Object state comparisons:

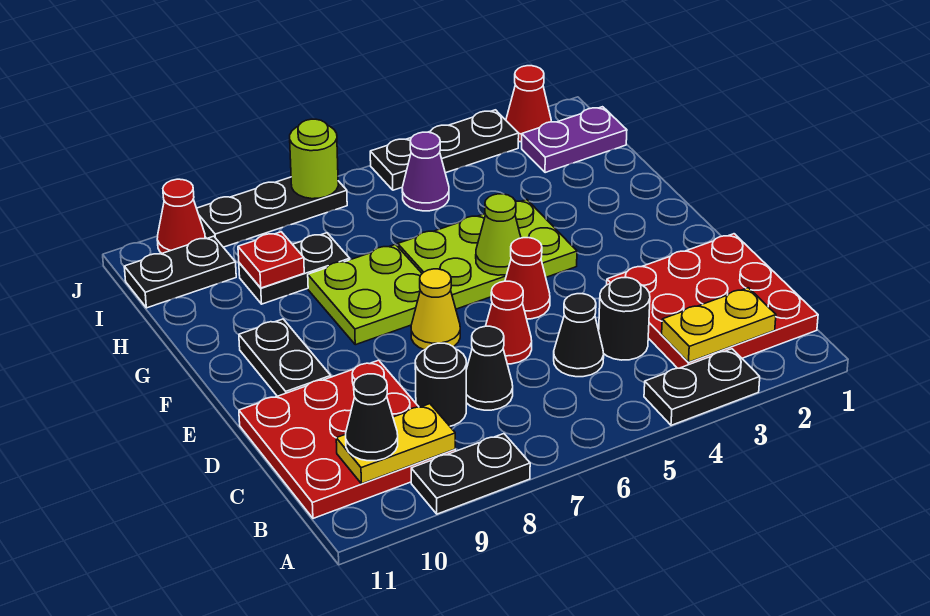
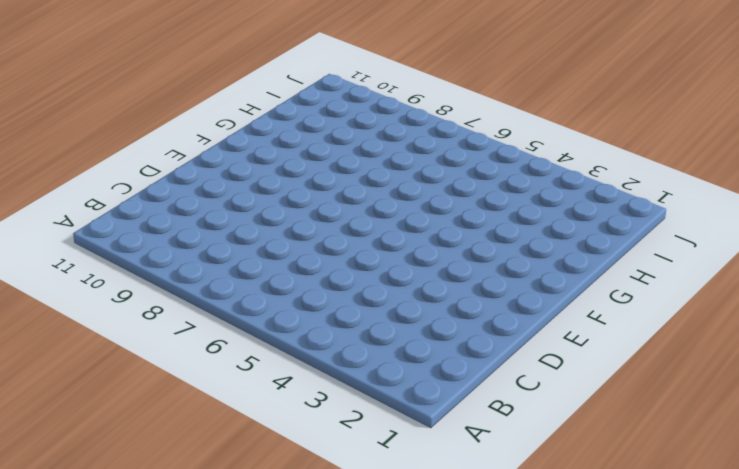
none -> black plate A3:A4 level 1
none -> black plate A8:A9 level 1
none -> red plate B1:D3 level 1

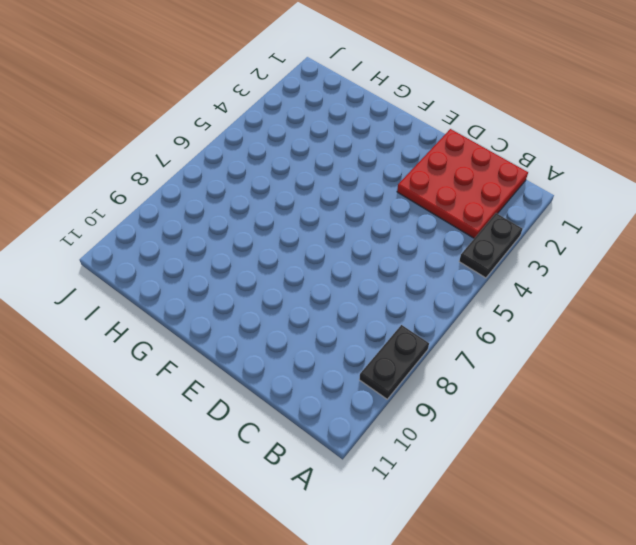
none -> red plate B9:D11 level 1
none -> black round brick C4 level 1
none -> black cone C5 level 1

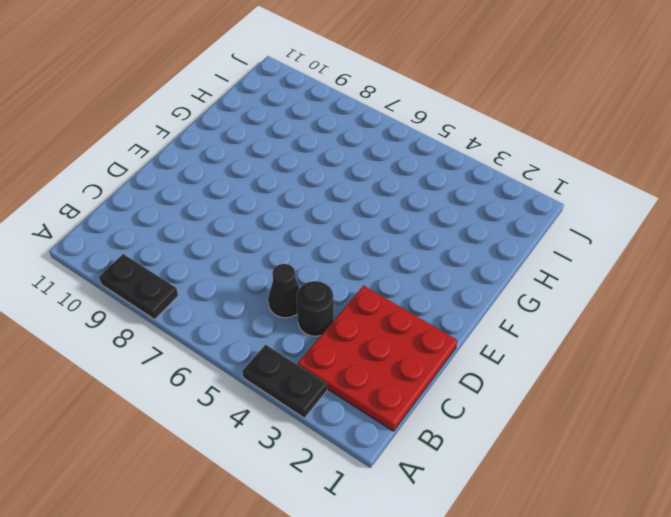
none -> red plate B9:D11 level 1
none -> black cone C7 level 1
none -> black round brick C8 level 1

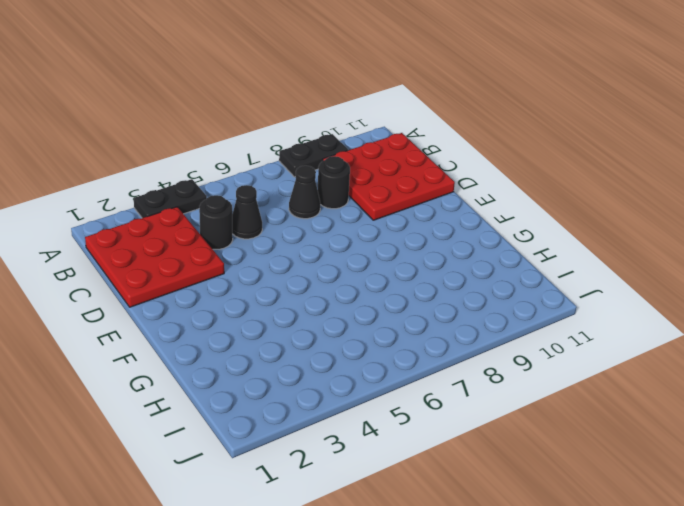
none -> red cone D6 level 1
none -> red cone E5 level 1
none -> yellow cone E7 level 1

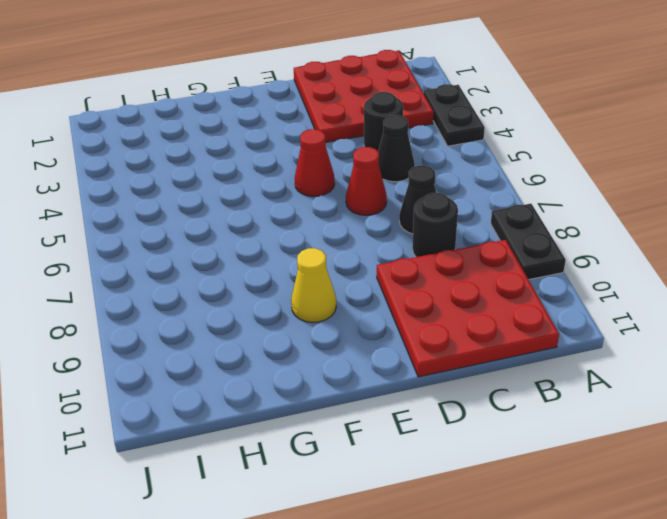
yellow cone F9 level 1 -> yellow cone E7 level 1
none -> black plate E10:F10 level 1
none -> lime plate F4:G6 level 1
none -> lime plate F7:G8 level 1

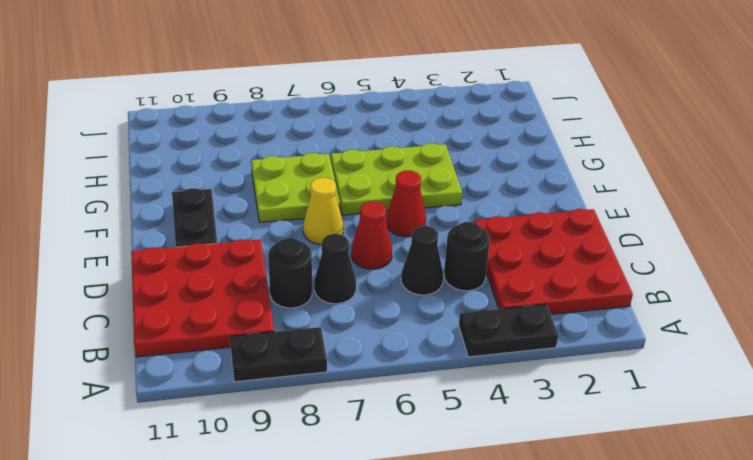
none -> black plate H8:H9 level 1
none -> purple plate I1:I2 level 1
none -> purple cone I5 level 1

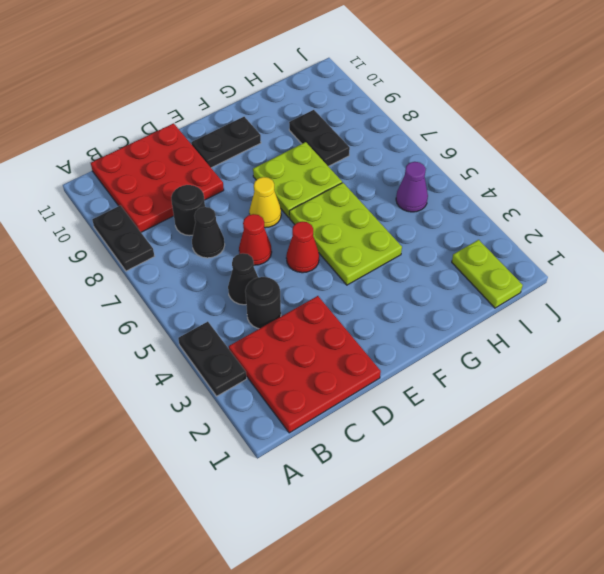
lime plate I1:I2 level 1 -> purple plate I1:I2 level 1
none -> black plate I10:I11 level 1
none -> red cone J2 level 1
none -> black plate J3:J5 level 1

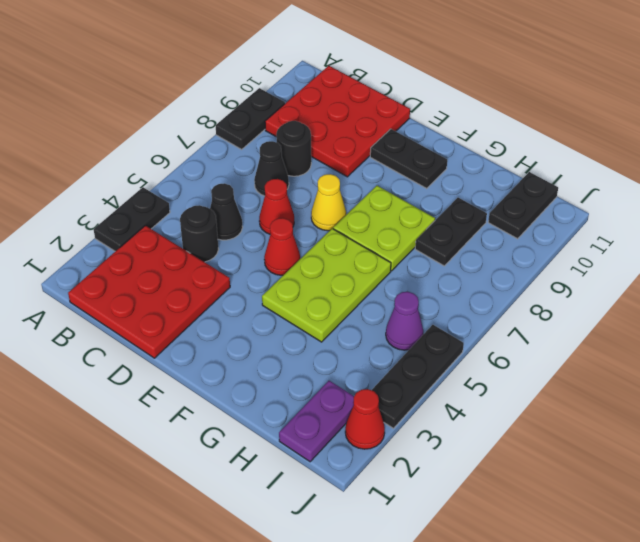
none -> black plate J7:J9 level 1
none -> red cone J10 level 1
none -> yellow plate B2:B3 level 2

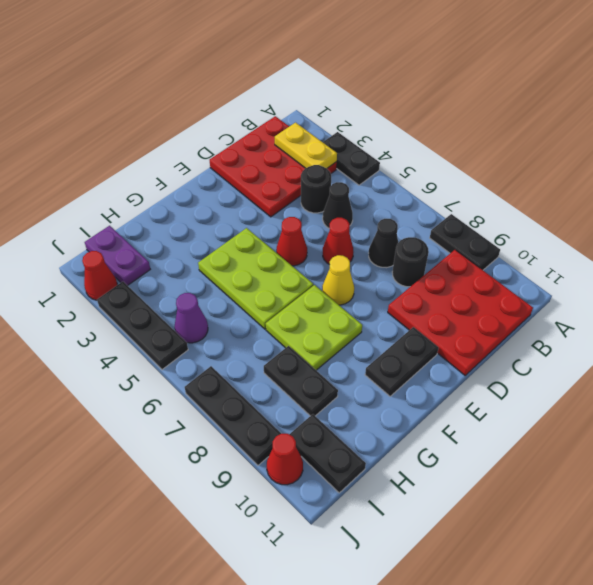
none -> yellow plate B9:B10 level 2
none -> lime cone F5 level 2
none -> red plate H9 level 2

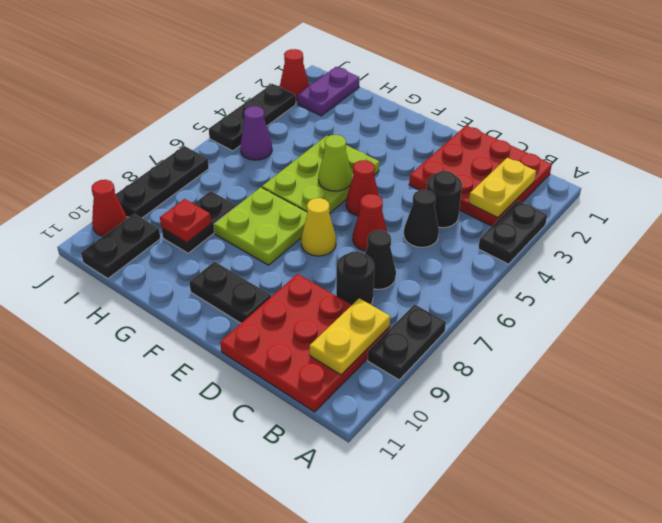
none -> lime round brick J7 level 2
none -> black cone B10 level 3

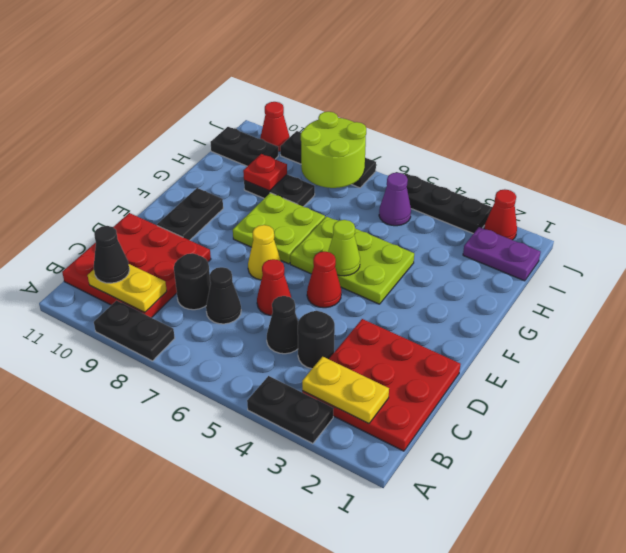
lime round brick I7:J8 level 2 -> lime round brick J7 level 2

_EXERCISE PROMPT_
Write every line of the data out again exactly, leaving out all images.

_WORKED SOLUTION_
none -> black plate A3:A4 level 1
none -> black plate A8:A9 level 1
none -> red plate B1:D3 level 1

none -> red plate B9:D11 level 1
none -> black round brick C4 level 1
none -> black cone C5 level 1

none -> red plate B9:D11 level 1
none -> black cone C7 level 1
none -> black round brick C8 level 1

none -> red cone D6 level 1
none -> red cone E5 level 1
none -> yellow cone E7 level 1

yellow cone F9 level 1 -> yellow cone E7 level 1
none -> black plate E10:F10 level 1
none -> lime plate F4:G6 level 1
none -> lime plate F7:G8 level 1

none -> black plate H8:H9 level 1
none -> purple plate I1:I2 level 1
none -> purple cone I5 level 1

lime plate I1:I2 level 1 -> purple plate I1:I2 level 1
none -> black plate I10:I11 level 1
none -> red cone J2 level 1
none -> black plate J3:J5 level 1

none -> black plate J7:J9 level 1
none -> red cone J10 level 1
none -> yellow plate B2:B3 level 2

none -> yellow plate B9:B10 level 2
none -> lime cone F5 level 2
none -> red plate H9 level 2

none -> lime round brick J7 level 2
none -> black cone B10 level 3

lime round brick I7:J8 level 2 -> lime round brick J7 level 2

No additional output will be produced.